- _What is being asked_
Reproduce the entries below exactly, but only from the line containing "C6: 470nF (GND, RESET) -> 470nF (GND, VS)" to the line containing "U4: PIC12F1840 -> PIC12F683", inclusive.

- _Change listing data_
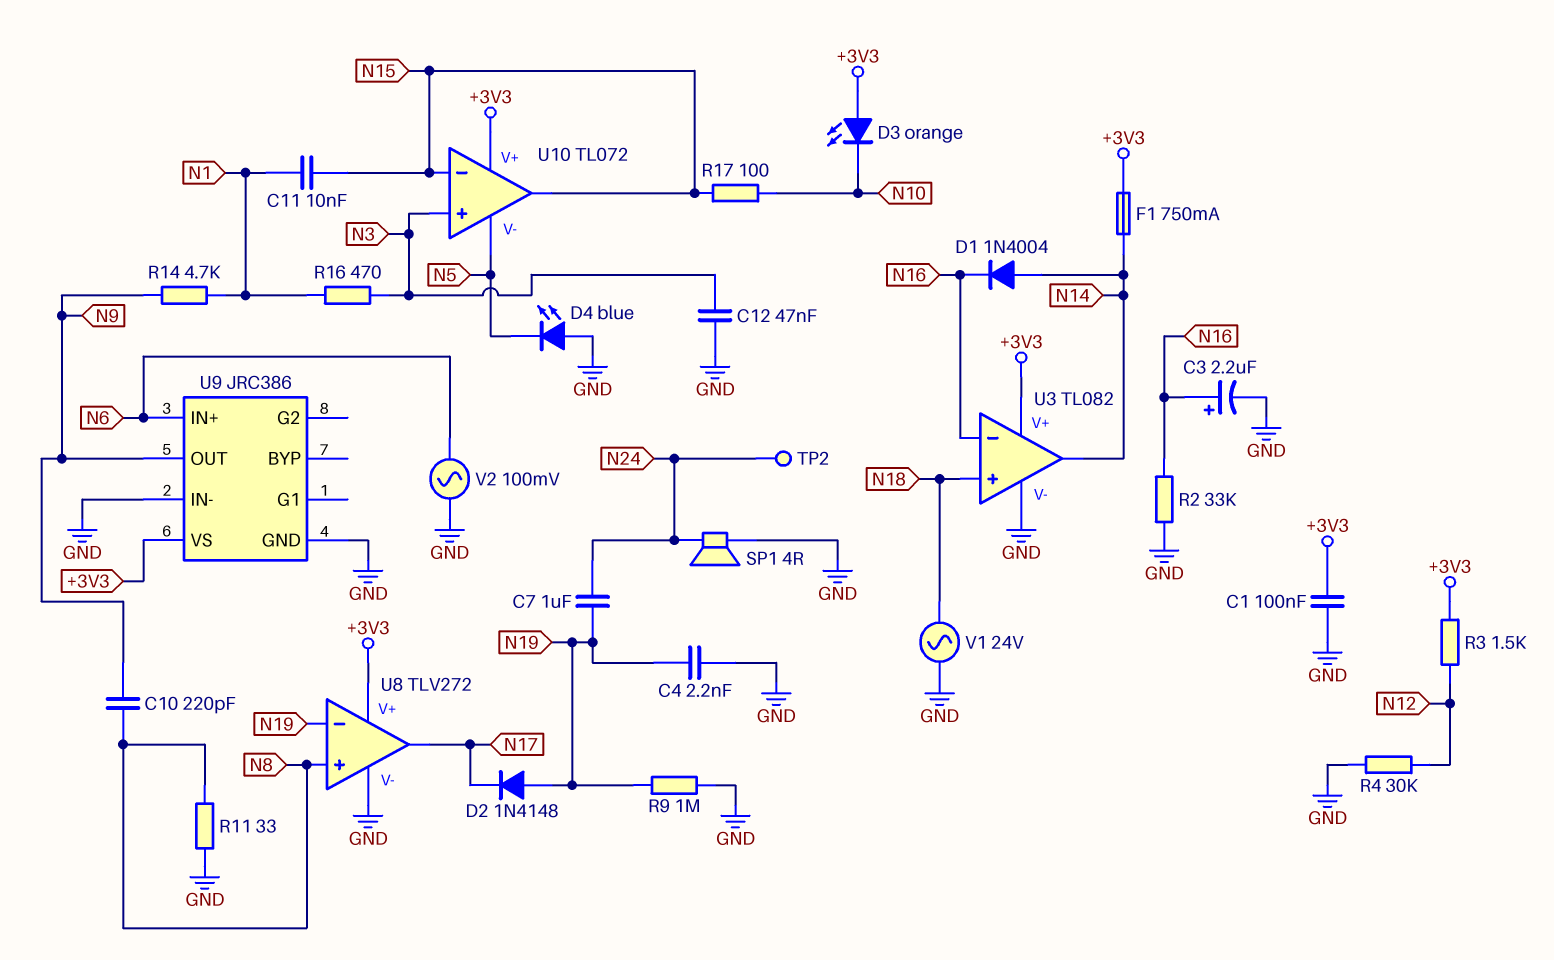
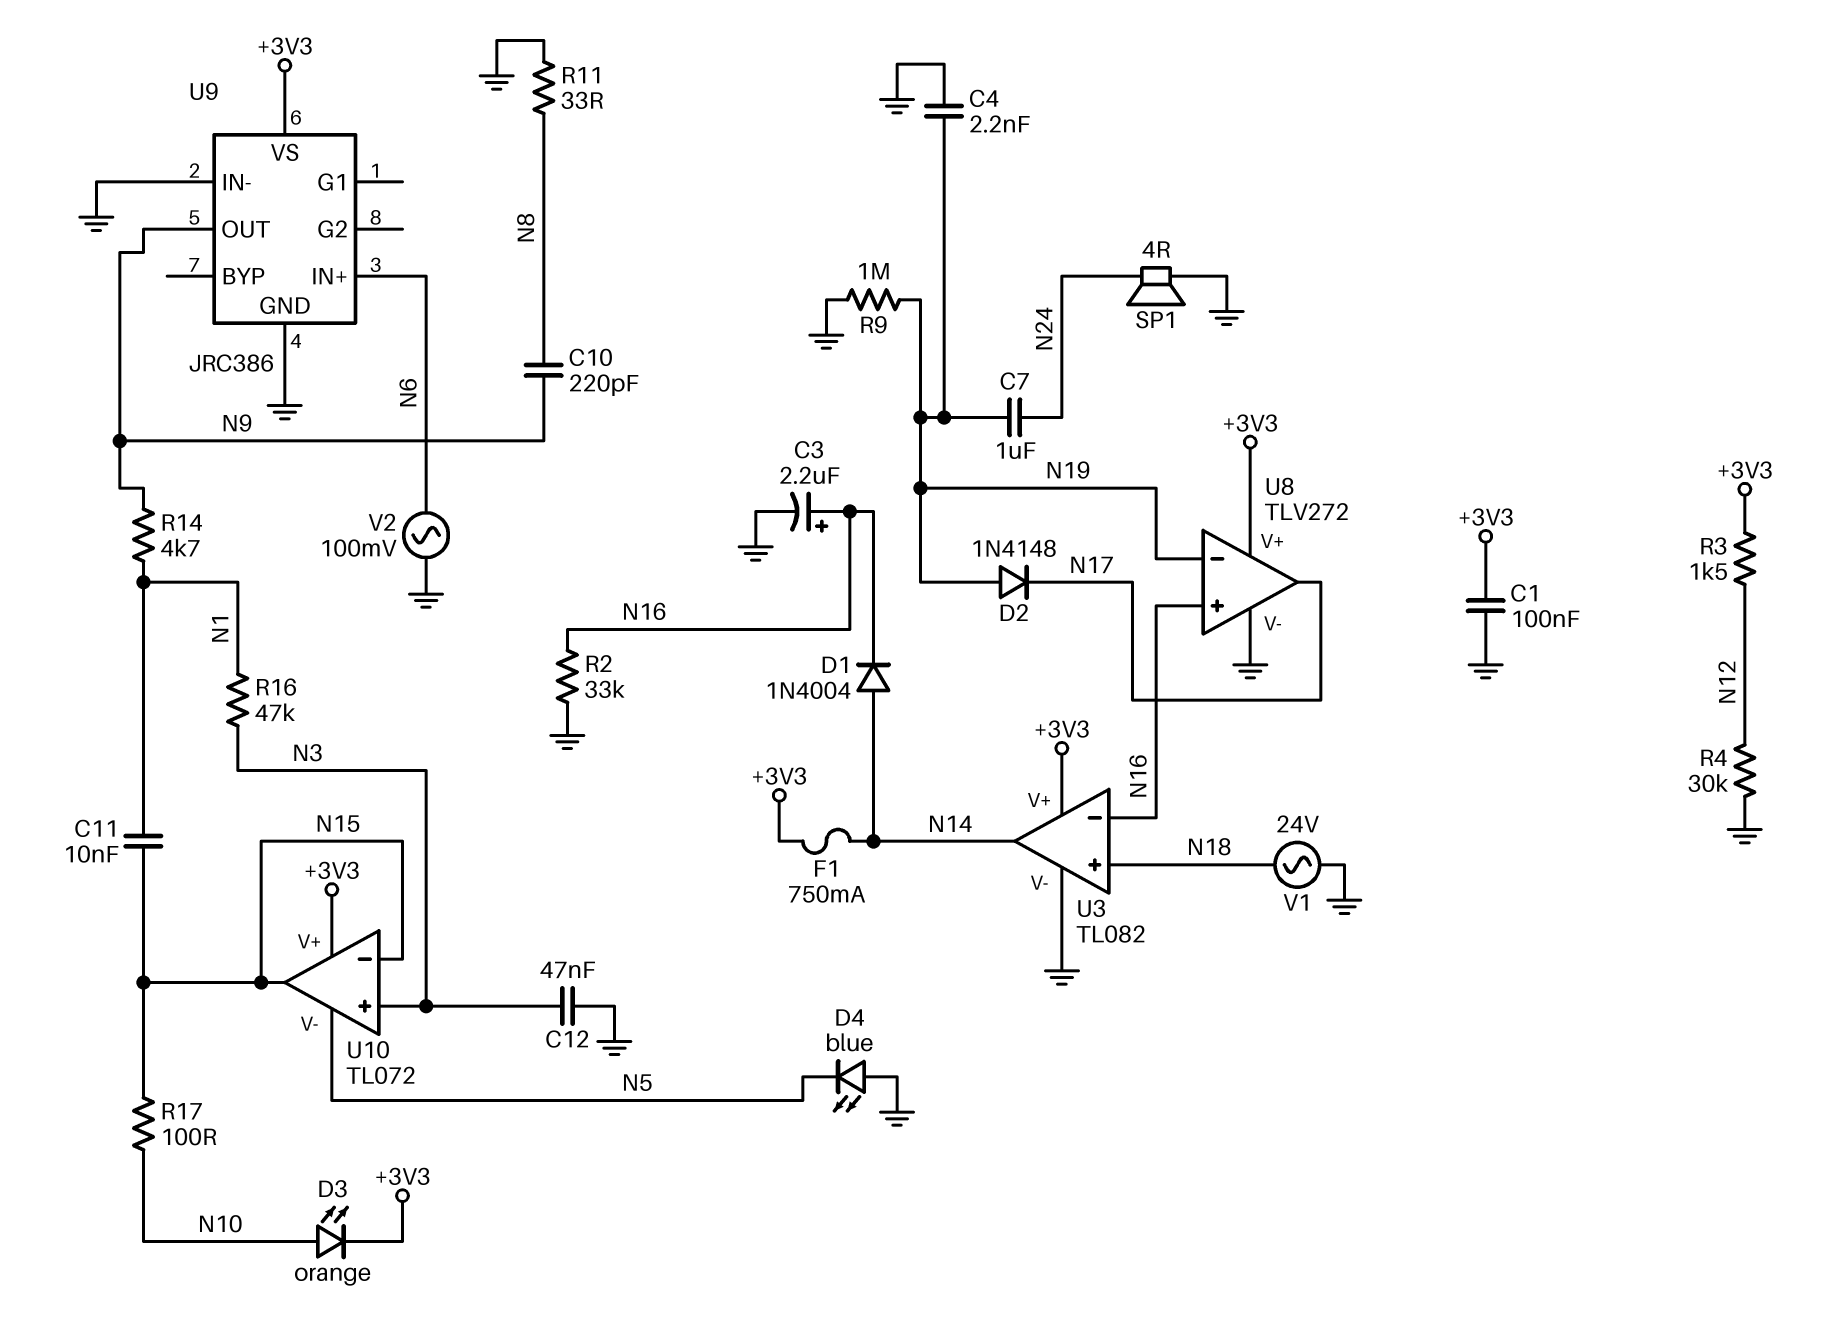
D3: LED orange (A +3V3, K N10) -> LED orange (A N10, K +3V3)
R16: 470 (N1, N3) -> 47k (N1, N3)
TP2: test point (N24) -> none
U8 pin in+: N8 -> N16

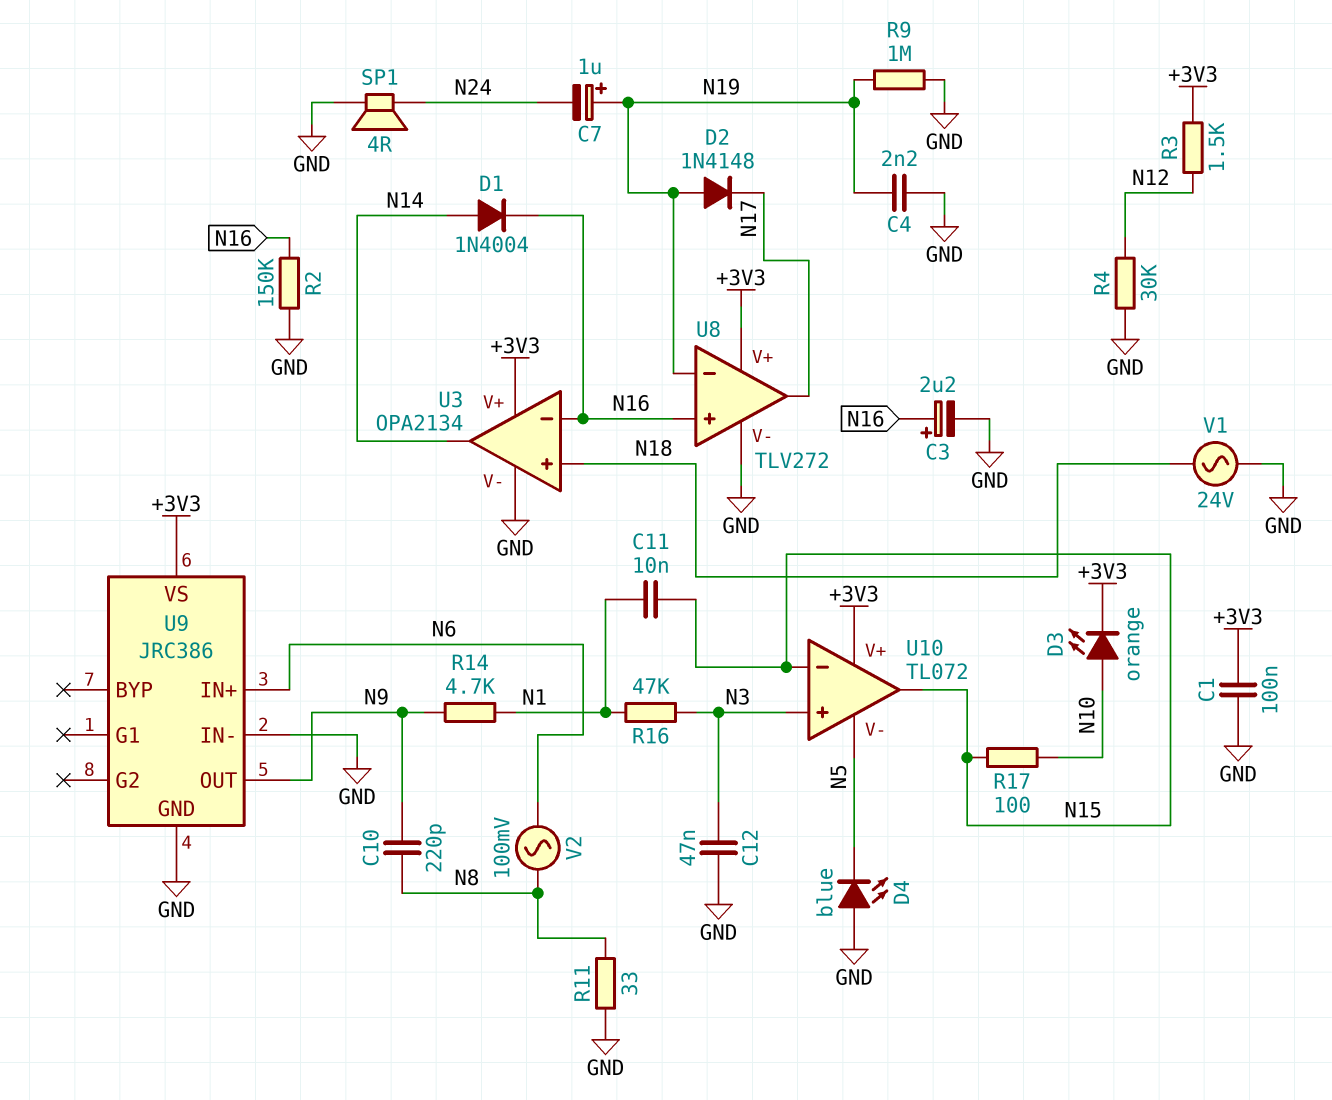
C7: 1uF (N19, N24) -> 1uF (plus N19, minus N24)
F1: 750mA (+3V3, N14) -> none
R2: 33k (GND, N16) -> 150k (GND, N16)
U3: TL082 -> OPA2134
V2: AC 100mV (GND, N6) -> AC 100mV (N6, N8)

--

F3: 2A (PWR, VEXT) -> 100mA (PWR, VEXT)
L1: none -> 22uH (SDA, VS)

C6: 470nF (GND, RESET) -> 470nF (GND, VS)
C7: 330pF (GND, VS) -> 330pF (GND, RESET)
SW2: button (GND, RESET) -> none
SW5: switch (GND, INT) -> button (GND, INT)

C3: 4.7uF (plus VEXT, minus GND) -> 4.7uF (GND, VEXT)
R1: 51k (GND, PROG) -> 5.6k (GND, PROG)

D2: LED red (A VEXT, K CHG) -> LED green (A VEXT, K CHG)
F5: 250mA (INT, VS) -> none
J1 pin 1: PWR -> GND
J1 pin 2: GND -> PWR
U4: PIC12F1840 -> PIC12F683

- _Written solution_
C6: 470nF (GND, RESET) -> 470nF (GND, VS)
C7: 330pF (GND, VS) -> 330pF (GND, RESET)
SW2: button (GND, RESET) -> none
SW5: switch (GND, INT) -> button (GND, INT)

C3: 4.7uF (plus VEXT, minus GND) -> 4.7uF (GND, VEXT)
R1: 51k (GND, PROG) -> 5.6k (GND, PROG)

D2: LED red (A VEXT, K CHG) -> LED green (A VEXT, K CHG)
F5: 250mA (INT, VS) -> none
J1 pin 1: PWR -> GND
J1 pin 2: GND -> PWR
U4: PIC12F1840 -> PIC12F683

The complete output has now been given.